== Collected data entries ==
--------------------------------
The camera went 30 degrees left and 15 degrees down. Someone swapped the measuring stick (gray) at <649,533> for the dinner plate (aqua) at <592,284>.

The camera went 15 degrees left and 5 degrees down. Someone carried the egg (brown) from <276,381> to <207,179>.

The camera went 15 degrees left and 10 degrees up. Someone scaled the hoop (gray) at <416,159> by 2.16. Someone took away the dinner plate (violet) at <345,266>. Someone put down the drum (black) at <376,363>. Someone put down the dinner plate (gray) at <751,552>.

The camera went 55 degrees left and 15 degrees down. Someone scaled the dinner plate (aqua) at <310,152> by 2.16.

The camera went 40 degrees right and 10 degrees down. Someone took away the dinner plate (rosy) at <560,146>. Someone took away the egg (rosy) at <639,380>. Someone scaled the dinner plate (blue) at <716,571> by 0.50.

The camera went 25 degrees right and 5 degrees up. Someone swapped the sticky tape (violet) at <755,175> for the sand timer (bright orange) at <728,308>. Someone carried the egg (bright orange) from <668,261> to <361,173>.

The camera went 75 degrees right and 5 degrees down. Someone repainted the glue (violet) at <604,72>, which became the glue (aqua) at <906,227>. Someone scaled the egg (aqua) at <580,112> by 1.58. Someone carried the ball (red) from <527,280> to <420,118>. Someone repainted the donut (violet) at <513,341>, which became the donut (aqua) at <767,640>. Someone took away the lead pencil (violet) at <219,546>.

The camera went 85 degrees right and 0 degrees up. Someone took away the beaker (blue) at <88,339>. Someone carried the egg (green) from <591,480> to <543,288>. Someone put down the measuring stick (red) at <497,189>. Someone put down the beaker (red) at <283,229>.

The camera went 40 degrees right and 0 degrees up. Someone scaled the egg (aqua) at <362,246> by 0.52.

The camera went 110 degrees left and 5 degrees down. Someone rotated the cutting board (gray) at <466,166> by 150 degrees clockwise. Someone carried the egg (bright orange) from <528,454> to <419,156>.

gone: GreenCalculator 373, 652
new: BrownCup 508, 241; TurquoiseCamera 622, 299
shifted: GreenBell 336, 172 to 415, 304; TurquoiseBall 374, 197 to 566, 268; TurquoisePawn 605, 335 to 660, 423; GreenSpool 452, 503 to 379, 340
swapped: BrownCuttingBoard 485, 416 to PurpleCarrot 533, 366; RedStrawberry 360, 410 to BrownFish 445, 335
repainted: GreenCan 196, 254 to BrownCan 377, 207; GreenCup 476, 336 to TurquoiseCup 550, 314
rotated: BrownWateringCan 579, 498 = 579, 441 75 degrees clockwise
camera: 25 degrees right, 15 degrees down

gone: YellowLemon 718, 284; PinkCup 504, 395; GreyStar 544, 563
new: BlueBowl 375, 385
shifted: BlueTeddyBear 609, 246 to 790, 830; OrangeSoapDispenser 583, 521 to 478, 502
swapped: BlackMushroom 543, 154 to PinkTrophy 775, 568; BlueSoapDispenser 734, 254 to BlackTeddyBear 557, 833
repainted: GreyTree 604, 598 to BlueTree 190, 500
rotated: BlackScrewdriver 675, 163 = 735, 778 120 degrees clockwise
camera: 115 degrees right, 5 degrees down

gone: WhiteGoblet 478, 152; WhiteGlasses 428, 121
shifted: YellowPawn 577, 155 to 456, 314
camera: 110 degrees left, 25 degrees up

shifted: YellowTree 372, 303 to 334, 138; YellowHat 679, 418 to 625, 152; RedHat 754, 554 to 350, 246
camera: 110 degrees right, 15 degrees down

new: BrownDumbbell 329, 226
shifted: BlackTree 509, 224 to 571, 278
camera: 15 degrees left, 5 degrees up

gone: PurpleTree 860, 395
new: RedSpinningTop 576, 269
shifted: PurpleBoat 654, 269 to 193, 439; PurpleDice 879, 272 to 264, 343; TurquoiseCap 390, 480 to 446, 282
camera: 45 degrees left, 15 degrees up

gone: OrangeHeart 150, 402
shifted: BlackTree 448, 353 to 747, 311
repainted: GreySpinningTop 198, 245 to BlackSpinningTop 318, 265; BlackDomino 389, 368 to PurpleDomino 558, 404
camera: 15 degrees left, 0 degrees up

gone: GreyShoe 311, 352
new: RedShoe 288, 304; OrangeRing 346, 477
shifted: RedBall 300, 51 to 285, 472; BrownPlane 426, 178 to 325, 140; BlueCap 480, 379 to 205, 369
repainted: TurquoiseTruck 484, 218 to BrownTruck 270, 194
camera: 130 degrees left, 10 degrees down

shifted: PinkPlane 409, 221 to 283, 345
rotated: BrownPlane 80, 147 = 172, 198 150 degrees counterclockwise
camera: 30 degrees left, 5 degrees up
--------------------------------
== TO DO ==
From the line holding "shifted: GreenBell 336, 172" to the line holding "rotated: BrownWateringCan 579, 498", inclusive, restate each line above exactly as written.

== RESULT OF THE TASK ==
shifted: GreenBell 336, 172 to 415, 304; TurquoiseBall 374, 197 to 566, 268; TurquoisePawn 605, 335 to 660, 423; GreenSpool 452, 503 to 379, 340
swapped: BrownCuttingBoard 485, 416 to PurpleCarrot 533, 366; RedStrawberry 360, 410 to BrownFish 445, 335
repainted: GreenCan 196, 254 to BrownCan 377, 207; GreenCup 476, 336 to TurquoiseCup 550, 314
rotated: BrownWateringCan 579, 498 = 579, 441 75 degrees clockwise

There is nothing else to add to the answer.